── Data section ──

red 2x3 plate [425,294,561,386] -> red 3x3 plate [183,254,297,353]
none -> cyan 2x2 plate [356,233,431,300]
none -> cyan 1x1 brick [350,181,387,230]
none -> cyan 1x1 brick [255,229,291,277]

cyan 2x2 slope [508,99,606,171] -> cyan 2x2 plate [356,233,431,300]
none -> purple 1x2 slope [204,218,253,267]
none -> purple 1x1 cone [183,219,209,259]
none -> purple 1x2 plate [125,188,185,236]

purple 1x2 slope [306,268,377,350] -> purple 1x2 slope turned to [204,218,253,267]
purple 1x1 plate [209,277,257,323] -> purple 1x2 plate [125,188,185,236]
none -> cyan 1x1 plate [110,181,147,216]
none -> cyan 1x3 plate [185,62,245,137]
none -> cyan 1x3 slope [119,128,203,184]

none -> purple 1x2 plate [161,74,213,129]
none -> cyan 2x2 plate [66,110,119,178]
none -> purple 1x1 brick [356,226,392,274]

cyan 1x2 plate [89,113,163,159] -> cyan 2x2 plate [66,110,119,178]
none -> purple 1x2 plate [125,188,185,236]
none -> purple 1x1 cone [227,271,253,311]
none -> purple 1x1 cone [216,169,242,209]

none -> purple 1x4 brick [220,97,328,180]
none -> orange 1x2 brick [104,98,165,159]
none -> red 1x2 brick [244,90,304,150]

───
── Data section ──

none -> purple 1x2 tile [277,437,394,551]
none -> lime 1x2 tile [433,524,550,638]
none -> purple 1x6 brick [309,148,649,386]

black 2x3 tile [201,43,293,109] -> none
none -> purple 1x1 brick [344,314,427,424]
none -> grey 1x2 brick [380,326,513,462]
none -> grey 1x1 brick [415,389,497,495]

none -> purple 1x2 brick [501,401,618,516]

───
── Data section ──

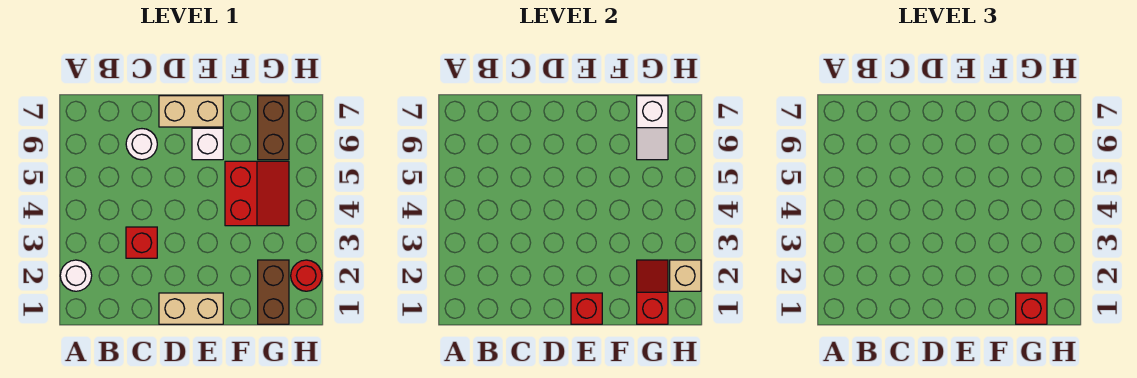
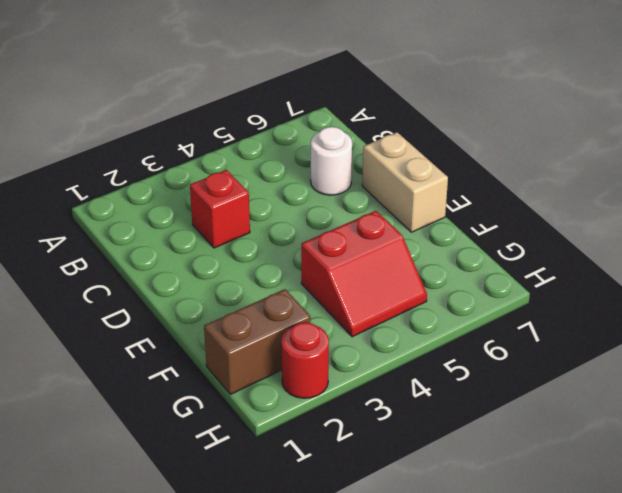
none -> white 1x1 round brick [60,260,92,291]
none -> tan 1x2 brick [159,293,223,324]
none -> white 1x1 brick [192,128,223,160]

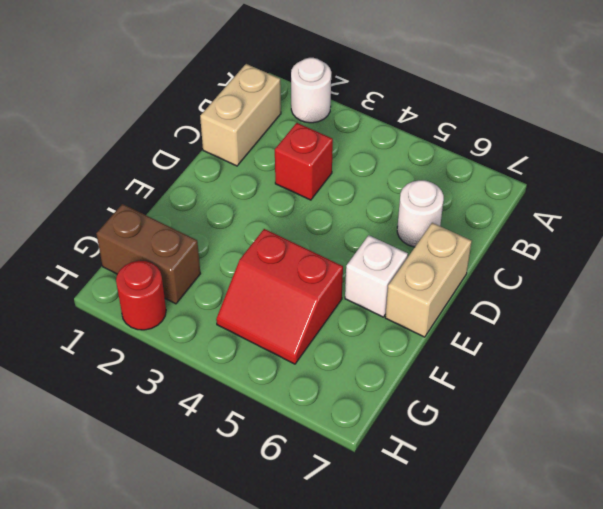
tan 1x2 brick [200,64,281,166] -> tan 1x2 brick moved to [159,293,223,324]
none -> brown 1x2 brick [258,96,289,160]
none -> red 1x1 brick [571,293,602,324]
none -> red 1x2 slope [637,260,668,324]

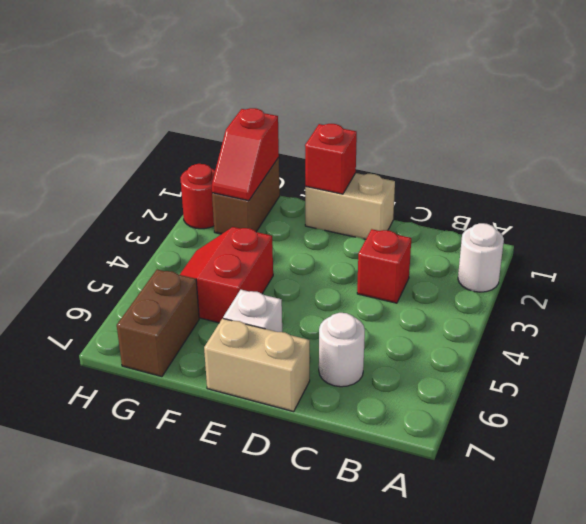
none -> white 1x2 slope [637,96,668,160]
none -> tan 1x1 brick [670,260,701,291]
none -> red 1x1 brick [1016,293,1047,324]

───

Problem description » Show all lines above containing "plate".

Result for this task »
red 2x3 plate [425,294,561,386] -> red 3x3 plate [183,254,297,353]
none -> cyan 2x2 plate [356,233,431,300]
cyan 2x2 slope [508,99,606,171] -> cyan 2x2 plate [356,233,431,300]
none -> purple 1x2 plate [125,188,185,236]
purple 1x1 plate [209,277,257,323] -> purple 1x2 plate [125,188,185,236]
none -> cyan 1x1 plate [110,181,147,216]
none -> cyan 1x3 plate [185,62,245,137]
none -> purple 1x2 plate [161,74,213,129]
none -> cyan 2x2 plate [66,110,119,178]
cyan 1x2 plate [89,113,163,159] -> cyan 2x2 plate [66,110,119,178]
none -> purple 1x2 plate [125,188,185,236]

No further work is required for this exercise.